SET EXERCISE
Gather every line in the records below that contains the string "with".

ROWS
--- BEGIN ---
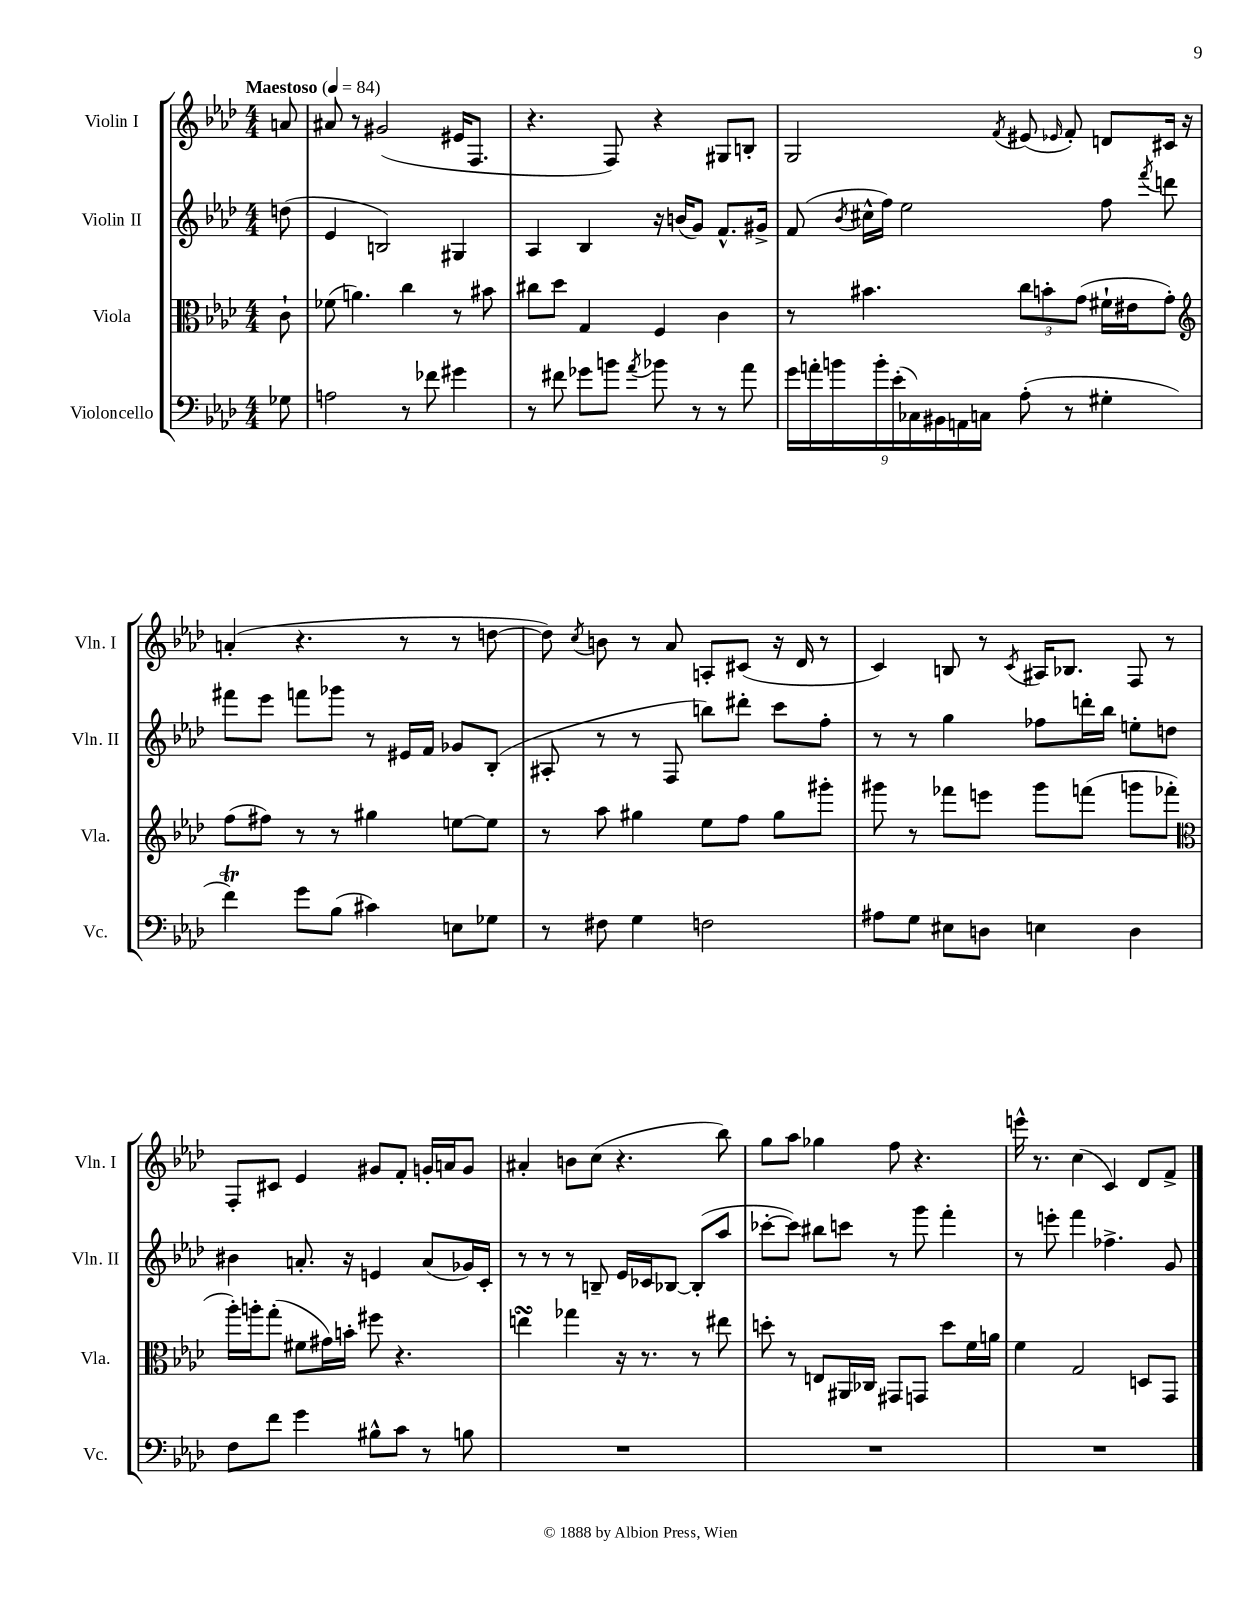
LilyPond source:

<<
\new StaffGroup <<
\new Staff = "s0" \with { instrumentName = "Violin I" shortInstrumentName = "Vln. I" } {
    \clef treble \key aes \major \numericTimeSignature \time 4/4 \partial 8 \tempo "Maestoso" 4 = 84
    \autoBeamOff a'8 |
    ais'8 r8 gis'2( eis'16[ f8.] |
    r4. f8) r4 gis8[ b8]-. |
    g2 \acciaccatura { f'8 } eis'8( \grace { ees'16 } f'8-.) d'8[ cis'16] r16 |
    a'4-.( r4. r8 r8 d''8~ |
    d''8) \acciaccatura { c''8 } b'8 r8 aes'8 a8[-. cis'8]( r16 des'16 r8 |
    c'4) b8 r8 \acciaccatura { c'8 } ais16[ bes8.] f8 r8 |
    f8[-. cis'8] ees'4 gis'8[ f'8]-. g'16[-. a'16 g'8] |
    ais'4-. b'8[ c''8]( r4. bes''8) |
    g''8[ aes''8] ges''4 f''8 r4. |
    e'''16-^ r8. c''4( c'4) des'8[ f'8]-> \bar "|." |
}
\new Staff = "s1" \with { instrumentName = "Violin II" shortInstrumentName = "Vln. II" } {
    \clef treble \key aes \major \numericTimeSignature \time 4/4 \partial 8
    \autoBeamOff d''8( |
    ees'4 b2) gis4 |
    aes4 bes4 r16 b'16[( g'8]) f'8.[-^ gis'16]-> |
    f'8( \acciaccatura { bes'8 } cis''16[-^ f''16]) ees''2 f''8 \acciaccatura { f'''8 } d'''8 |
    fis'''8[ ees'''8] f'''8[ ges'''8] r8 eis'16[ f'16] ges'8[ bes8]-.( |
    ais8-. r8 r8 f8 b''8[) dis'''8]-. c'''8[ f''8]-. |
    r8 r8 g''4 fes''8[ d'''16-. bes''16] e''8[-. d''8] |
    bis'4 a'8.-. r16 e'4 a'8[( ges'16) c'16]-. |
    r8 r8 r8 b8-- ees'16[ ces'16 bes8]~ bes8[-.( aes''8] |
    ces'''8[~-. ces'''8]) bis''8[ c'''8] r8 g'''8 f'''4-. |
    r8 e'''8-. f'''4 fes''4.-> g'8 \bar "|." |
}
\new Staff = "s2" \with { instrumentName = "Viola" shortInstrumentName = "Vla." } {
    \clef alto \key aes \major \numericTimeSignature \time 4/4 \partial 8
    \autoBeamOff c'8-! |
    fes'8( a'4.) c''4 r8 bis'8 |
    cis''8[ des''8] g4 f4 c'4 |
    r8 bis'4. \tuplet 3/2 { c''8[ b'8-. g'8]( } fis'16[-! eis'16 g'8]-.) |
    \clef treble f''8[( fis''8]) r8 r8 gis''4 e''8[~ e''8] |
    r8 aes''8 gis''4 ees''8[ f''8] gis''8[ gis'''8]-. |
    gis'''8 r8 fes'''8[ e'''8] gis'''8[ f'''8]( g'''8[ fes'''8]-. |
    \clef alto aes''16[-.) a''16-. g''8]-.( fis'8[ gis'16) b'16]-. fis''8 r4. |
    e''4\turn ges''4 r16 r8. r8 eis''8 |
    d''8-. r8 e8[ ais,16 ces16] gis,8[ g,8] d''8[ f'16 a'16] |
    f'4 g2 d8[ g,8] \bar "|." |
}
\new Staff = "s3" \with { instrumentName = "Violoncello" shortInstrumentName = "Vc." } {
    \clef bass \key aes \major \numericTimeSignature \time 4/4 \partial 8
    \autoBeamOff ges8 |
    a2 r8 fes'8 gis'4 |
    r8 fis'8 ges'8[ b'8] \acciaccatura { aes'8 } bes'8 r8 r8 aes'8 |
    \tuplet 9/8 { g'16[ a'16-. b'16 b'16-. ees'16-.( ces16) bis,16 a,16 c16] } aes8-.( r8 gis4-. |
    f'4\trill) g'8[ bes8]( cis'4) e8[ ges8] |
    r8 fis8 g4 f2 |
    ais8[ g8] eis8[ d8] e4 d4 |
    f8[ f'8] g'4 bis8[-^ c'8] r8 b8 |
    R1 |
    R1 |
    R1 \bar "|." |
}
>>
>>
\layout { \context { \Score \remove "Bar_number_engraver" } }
--- END ---
RESPONSE TO THIS TASK
\new Staff = "s0" \with { instrumentName = "Violin I" shortInstrumentName = "Vln. I" } {
\new Staff = "s1" \with { instrumentName = "Violin II" shortInstrumentName = "Vln. II" } {
\new Staff = "s2" \with { instrumentName = "Viola" shortInstrumentName = "Vla." } {
\new Staff = "s3" \with { instrumentName = "Violoncello" shortInstrumentName = "Vc." } {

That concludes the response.